(EXERCISE MATERIALS Opens)

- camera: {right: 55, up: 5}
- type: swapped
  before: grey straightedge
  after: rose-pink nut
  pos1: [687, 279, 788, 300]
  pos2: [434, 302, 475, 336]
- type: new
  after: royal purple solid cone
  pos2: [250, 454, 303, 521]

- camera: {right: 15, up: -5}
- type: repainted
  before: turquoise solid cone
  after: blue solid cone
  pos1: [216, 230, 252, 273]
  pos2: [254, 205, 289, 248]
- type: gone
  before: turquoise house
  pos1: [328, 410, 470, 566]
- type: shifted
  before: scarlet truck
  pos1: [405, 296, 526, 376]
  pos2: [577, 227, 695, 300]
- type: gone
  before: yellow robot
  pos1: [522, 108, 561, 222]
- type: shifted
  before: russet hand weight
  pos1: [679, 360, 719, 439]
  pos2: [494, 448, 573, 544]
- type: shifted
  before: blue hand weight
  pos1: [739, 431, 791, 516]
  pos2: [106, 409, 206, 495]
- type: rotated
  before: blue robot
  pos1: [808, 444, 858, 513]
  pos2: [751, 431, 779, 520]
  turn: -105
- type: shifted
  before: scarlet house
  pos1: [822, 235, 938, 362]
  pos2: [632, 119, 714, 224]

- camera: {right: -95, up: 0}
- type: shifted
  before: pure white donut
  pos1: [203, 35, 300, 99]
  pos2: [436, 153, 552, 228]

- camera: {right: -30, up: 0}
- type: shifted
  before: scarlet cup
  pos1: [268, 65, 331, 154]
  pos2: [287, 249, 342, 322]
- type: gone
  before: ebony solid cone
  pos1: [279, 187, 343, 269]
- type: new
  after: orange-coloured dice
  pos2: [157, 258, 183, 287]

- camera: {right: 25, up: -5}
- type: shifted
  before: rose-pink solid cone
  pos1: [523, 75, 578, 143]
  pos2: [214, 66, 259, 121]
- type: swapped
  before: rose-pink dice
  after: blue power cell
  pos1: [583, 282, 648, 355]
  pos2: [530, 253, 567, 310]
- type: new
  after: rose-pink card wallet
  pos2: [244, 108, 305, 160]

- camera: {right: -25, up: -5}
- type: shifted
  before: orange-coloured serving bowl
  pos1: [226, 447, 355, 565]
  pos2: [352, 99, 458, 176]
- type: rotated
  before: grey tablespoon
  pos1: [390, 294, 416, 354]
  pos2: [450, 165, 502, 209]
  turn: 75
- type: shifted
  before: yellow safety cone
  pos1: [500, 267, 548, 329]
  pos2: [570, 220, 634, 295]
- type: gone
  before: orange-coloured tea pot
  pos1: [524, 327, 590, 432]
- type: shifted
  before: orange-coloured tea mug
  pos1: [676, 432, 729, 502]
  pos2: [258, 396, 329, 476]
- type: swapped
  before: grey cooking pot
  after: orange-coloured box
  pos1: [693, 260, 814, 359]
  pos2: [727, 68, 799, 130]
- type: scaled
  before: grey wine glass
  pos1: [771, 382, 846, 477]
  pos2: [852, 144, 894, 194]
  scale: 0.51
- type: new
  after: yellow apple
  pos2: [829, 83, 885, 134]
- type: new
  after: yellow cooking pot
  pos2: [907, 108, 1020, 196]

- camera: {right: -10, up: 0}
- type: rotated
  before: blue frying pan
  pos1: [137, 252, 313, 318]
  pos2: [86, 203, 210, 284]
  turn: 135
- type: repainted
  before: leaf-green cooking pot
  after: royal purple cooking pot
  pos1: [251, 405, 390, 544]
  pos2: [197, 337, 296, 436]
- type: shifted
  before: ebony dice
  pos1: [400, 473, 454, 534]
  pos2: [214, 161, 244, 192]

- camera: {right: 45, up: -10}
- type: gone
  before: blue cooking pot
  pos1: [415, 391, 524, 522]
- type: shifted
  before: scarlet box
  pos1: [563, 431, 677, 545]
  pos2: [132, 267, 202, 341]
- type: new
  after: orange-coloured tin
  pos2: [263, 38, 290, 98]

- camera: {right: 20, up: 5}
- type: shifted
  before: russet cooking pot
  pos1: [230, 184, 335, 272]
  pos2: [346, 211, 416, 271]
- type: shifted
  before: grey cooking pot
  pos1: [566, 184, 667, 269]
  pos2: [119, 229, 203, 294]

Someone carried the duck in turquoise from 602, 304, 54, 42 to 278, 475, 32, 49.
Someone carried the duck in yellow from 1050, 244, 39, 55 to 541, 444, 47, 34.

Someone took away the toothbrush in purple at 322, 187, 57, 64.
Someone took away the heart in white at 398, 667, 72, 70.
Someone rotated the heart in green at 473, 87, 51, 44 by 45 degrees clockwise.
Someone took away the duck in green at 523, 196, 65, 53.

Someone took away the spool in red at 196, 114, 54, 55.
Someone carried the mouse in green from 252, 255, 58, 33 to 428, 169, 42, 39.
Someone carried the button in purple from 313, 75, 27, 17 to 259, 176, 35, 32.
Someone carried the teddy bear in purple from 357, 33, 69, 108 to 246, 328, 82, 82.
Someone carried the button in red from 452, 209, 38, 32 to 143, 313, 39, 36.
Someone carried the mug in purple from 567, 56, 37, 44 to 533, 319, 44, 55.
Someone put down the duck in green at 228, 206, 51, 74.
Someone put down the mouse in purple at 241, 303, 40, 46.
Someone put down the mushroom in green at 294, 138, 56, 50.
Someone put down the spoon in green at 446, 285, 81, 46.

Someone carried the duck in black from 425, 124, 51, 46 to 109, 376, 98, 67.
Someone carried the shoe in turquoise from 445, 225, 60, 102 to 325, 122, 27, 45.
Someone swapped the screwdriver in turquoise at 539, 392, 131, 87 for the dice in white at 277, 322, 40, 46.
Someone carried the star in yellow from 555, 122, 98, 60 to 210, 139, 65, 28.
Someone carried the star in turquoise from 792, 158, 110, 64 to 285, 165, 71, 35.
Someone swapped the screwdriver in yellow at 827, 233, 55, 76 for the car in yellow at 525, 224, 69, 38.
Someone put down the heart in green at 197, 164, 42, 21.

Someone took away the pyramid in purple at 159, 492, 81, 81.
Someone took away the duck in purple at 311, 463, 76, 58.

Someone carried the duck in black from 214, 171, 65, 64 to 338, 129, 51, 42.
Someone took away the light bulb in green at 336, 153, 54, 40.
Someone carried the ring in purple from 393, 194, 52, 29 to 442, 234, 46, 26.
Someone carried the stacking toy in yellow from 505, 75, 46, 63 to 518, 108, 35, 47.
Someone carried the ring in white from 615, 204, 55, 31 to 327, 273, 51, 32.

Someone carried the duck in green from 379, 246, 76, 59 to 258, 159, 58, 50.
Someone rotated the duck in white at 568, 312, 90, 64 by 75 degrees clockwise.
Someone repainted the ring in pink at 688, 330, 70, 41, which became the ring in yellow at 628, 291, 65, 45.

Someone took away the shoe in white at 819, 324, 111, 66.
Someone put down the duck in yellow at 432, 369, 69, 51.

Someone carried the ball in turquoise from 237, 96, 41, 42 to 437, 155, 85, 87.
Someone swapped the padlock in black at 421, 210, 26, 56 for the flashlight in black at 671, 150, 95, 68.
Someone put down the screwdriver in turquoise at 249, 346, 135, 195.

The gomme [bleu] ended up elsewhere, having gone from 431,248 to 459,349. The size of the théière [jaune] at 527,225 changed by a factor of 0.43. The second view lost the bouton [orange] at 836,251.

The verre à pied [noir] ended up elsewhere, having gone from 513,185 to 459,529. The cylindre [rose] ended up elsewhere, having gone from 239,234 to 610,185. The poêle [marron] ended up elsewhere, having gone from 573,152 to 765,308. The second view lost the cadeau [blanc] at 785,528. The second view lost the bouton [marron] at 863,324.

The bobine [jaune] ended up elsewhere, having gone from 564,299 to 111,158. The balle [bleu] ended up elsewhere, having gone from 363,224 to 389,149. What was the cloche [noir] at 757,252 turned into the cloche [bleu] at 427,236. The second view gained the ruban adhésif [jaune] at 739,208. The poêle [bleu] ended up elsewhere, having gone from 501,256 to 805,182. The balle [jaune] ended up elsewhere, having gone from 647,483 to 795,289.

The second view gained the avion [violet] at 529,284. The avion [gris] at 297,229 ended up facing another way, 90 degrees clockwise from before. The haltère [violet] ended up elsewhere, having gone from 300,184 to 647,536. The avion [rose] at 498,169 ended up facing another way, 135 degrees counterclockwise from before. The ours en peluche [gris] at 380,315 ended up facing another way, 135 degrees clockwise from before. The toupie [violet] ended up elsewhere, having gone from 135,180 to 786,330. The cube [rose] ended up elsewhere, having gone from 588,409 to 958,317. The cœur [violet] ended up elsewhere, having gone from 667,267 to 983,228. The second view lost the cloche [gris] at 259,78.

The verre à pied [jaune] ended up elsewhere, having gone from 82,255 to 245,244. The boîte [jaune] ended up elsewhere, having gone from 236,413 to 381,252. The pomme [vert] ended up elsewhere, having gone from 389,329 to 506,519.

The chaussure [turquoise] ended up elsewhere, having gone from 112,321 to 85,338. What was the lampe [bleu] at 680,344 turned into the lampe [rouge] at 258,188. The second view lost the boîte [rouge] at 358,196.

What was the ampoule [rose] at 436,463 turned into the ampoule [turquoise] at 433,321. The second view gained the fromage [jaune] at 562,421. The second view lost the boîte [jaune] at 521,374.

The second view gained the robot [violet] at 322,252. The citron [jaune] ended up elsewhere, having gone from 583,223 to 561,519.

(EXERCISE MATERIALS Closes)

TASK DESCRIPTION. The lines above from the one with "pos1: [203, 35, 300, 99]" through the one with "pos2: [86, 203, 210, 284]" are to be duplicated exactly, ends included, with nothing added.

RESPONSE AREA.
  pos1: [203, 35, 300, 99]
  pos2: [436, 153, 552, 228]

- camera: {right: -30, up: 0}
- type: shifted
  before: scarlet cup
  pos1: [268, 65, 331, 154]
  pos2: [287, 249, 342, 322]
- type: gone
  before: ebony solid cone
  pos1: [279, 187, 343, 269]
- type: new
  after: orange-coloured dice
  pos2: [157, 258, 183, 287]

- camera: {right: 25, up: -5}
- type: shifted
  before: rose-pink solid cone
  pos1: [523, 75, 578, 143]
  pos2: [214, 66, 259, 121]
- type: swapped
  before: rose-pink dice
  after: blue power cell
  pos1: [583, 282, 648, 355]
  pos2: [530, 253, 567, 310]
- type: new
  after: rose-pink card wallet
  pos2: [244, 108, 305, 160]

- camera: {right: -25, up: -5}
- type: shifted
  before: orange-coloured serving bowl
  pos1: [226, 447, 355, 565]
  pos2: [352, 99, 458, 176]
- type: rotated
  before: grey tablespoon
  pos1: [390, 294, 416, 354]
  pos2: [450, 165, 502, 209]
  turn: 75
- type: shifted
  before: yellow safety cone
  pos1: [500, 267, 548, 329]
  pos2: [570, 220, 634, 295]
- type: gone
  before: orange-coloured tea pot
  pos1: [524, 327, 590, 432]
- type: shifted
  before: orange-coloured tea mug
  pos1: [676, 432, 729, 502]
  pos2: [258, 396, 329, 476]
- type: swapped
  before: grey cooking pot
  after: orange-coloured box
  pos1: [693, 260, 814, 359]
  pos2: [727, 68, 799, 130]
- type: scaled
  before: grey wine glass
  pos1: [771, 382, 846, 477]
  pos2: [852, 144, 894, 194]
  scale: 0.51
- type: new
  after: yellow apple
  pos2: [829, 83, 885, 134]
- type: new
  after: yellow cooking pot
  pos2: [907, 108, 1020, 196]

- camera: {right: -10, up: 0}
- type: rotated
  before: blue frying pan
  pos1: [137, 252, 313, 318]
  pos2: [86, 203, 210, 284]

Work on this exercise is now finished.